WHAT IS EXPECTED
Out of the entries that follow, copy each line containing "house".

[Data excerpts]
┄┄┄┄┄┄┄┄┄┄

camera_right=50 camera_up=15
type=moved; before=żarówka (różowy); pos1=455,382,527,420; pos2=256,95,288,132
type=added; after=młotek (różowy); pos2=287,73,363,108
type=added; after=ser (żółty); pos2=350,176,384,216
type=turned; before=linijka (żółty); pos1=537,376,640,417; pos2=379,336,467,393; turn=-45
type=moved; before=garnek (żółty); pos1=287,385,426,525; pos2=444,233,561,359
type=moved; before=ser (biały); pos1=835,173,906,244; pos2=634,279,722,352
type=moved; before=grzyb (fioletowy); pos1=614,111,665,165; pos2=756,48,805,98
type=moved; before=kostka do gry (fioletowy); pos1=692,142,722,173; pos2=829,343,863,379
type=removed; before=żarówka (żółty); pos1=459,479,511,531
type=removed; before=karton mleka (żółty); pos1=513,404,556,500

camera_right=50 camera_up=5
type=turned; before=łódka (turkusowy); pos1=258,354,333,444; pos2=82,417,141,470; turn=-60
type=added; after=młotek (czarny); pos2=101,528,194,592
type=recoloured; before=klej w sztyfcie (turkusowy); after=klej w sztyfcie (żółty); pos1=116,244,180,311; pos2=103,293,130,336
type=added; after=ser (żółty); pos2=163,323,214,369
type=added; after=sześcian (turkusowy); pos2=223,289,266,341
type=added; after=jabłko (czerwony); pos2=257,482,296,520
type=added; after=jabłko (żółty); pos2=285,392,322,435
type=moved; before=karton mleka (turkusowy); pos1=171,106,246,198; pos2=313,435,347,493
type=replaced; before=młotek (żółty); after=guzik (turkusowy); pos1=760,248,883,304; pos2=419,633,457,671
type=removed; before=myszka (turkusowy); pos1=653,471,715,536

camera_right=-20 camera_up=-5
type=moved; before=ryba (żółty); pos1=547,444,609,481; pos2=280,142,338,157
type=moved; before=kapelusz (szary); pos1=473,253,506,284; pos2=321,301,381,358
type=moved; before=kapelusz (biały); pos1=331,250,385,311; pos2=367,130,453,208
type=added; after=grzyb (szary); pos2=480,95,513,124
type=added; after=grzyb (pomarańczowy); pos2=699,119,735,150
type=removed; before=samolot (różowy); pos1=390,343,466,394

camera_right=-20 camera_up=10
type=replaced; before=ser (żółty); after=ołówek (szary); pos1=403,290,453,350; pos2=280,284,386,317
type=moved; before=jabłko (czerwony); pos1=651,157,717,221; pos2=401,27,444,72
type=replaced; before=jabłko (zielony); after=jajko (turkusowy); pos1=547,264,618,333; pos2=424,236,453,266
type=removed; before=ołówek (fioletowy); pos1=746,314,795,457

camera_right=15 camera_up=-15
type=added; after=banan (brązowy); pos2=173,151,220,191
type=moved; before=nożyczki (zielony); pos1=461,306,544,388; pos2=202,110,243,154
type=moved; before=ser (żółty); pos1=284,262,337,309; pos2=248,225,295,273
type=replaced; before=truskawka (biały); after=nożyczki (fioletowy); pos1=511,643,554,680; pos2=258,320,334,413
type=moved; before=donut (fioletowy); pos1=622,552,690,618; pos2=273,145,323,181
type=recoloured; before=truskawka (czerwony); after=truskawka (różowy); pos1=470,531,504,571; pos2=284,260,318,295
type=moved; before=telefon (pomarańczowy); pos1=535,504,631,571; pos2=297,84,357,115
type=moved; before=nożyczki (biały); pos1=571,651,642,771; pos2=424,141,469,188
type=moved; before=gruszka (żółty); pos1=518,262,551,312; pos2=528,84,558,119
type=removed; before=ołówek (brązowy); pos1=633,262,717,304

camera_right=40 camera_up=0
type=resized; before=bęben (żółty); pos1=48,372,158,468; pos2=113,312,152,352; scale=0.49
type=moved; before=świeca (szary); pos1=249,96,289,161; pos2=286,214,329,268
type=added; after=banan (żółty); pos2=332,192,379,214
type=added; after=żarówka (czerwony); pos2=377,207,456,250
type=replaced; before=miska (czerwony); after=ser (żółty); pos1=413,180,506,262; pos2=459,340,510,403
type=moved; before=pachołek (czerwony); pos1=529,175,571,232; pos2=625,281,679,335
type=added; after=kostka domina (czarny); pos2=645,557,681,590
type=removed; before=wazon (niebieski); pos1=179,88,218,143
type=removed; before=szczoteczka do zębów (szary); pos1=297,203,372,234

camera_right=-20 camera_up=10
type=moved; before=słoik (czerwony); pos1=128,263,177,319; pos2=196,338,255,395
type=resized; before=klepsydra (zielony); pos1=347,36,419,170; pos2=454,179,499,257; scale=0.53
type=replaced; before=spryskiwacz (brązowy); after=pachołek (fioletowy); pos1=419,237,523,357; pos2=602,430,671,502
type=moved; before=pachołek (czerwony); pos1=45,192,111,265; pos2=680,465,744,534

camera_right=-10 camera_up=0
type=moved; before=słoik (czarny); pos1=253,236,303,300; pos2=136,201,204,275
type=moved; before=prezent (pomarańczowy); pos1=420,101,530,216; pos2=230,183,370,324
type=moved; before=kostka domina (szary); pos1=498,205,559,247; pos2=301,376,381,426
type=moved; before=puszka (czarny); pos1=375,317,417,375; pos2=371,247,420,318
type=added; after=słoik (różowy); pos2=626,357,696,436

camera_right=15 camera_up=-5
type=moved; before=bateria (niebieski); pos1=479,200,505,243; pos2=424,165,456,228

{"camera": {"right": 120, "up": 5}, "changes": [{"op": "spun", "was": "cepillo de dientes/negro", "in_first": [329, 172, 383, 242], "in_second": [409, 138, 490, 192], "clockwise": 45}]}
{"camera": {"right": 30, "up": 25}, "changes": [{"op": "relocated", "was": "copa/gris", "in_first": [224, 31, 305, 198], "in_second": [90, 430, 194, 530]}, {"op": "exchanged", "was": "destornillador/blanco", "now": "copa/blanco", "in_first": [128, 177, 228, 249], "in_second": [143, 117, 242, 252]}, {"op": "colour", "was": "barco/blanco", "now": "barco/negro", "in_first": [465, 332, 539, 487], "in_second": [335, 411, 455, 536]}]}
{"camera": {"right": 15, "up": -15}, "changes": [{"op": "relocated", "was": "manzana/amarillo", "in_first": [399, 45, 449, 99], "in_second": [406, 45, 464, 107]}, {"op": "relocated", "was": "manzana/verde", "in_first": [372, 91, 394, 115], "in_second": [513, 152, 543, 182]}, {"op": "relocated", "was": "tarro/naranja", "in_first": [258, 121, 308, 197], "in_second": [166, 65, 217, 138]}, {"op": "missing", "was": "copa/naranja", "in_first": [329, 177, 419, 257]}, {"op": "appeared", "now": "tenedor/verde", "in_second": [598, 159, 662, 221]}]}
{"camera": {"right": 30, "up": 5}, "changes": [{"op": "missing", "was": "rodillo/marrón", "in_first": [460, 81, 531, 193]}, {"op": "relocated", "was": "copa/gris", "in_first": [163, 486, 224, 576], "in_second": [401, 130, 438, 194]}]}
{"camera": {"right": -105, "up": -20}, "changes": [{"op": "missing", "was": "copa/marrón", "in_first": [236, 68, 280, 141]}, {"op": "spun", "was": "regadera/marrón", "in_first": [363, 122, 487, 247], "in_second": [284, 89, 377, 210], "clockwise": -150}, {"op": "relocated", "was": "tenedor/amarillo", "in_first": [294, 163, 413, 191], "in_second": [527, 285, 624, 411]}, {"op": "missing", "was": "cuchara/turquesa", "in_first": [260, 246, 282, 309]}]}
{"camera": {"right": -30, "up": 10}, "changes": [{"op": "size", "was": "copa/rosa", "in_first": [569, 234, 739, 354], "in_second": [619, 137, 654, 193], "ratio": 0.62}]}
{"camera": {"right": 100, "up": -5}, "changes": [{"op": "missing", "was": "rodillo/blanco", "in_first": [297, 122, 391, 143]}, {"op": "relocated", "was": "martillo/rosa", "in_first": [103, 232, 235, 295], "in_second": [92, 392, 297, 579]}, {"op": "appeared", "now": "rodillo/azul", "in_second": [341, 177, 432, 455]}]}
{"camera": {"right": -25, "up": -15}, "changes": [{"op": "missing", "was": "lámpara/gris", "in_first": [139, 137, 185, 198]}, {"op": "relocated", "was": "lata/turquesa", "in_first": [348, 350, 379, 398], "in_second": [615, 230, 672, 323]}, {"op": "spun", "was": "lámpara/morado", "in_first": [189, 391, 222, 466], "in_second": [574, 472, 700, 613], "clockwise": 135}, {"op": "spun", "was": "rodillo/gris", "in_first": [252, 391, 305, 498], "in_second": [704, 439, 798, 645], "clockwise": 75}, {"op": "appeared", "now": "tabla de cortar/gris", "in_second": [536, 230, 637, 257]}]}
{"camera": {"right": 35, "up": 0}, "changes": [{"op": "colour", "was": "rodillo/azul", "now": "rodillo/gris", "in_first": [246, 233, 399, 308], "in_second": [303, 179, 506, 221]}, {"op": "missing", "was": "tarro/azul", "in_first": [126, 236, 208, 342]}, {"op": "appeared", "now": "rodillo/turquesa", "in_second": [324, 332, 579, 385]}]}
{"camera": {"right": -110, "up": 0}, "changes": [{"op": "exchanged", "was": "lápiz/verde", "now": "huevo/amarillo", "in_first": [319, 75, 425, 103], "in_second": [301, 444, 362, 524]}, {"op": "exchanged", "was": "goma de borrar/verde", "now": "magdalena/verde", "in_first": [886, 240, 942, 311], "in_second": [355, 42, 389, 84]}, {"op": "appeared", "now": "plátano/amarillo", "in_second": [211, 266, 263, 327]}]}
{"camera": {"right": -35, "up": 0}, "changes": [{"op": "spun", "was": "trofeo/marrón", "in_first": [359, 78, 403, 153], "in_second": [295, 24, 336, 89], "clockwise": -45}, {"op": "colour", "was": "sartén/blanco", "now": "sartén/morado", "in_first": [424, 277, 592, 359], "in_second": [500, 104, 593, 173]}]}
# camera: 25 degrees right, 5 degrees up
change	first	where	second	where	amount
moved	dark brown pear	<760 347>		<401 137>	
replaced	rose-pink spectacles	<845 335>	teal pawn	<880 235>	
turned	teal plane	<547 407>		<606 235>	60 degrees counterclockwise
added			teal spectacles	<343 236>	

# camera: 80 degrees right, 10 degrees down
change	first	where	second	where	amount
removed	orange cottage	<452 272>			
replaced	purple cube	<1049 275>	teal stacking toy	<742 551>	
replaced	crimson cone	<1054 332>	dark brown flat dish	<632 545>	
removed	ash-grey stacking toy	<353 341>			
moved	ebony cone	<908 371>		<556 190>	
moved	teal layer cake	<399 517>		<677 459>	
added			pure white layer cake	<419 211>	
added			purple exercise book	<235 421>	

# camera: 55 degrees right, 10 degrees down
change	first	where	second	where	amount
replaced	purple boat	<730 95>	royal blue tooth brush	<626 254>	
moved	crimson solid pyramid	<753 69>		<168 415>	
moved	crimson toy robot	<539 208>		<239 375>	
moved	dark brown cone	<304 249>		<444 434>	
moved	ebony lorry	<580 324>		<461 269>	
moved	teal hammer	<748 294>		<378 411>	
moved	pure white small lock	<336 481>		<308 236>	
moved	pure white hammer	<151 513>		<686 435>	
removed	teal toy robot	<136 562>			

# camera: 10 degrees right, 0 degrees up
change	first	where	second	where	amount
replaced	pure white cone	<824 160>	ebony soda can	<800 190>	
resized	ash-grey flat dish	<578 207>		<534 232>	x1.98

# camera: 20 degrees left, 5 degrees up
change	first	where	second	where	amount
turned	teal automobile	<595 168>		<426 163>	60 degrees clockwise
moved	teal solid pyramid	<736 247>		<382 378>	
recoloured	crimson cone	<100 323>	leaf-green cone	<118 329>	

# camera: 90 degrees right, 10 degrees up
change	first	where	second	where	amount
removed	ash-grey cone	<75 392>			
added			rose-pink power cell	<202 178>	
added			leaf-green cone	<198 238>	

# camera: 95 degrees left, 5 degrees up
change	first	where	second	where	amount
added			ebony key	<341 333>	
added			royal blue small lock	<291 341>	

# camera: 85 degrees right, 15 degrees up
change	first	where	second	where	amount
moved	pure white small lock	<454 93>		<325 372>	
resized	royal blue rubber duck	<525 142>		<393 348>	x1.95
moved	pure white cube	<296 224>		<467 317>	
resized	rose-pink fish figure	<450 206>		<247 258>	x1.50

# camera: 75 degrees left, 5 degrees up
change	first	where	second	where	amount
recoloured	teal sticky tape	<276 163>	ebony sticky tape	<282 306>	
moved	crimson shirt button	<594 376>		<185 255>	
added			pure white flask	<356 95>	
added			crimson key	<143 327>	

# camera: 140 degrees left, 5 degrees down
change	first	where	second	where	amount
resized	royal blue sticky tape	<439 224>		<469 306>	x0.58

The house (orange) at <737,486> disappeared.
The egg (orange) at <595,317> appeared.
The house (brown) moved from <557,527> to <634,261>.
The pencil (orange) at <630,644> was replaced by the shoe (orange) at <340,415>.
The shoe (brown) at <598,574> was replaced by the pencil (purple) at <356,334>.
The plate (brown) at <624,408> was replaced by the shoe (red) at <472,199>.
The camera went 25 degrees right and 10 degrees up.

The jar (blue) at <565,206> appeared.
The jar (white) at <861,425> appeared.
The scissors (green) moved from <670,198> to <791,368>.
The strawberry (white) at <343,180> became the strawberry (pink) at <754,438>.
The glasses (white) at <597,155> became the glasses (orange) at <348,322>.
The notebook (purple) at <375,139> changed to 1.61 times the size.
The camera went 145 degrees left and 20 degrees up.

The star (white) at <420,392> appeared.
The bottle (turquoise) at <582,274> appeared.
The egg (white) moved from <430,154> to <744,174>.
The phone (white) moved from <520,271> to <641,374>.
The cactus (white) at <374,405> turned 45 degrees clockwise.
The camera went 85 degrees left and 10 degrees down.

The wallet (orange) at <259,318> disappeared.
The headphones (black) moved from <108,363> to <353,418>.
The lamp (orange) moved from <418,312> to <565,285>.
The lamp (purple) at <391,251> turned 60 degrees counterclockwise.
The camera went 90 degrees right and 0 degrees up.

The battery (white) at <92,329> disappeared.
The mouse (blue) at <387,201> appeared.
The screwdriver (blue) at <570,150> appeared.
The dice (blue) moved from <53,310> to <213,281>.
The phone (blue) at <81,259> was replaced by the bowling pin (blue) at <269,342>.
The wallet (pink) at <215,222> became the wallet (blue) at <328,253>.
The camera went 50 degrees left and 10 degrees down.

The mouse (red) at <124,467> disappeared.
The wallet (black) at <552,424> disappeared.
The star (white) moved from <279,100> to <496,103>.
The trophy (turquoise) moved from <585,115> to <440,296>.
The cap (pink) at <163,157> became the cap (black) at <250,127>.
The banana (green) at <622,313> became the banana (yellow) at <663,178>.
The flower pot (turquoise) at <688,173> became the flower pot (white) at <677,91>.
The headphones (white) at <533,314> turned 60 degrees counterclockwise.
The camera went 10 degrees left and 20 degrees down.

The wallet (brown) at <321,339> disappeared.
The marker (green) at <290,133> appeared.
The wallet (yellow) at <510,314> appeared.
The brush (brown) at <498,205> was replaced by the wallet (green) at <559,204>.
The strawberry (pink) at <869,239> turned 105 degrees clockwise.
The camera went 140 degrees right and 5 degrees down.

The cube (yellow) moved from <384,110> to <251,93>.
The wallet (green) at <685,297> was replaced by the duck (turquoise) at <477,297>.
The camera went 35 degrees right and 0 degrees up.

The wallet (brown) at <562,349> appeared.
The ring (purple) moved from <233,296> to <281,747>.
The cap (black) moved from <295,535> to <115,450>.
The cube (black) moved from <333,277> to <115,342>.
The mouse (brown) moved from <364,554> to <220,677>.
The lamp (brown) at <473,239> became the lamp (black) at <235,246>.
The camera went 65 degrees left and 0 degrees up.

┄┄┄┄┄┄┄┄┄┄

WRITTEN SOLUTION
The house (orange) at <737,486> disappeared.
The house (brown) moved from <557,527> to <634,261>.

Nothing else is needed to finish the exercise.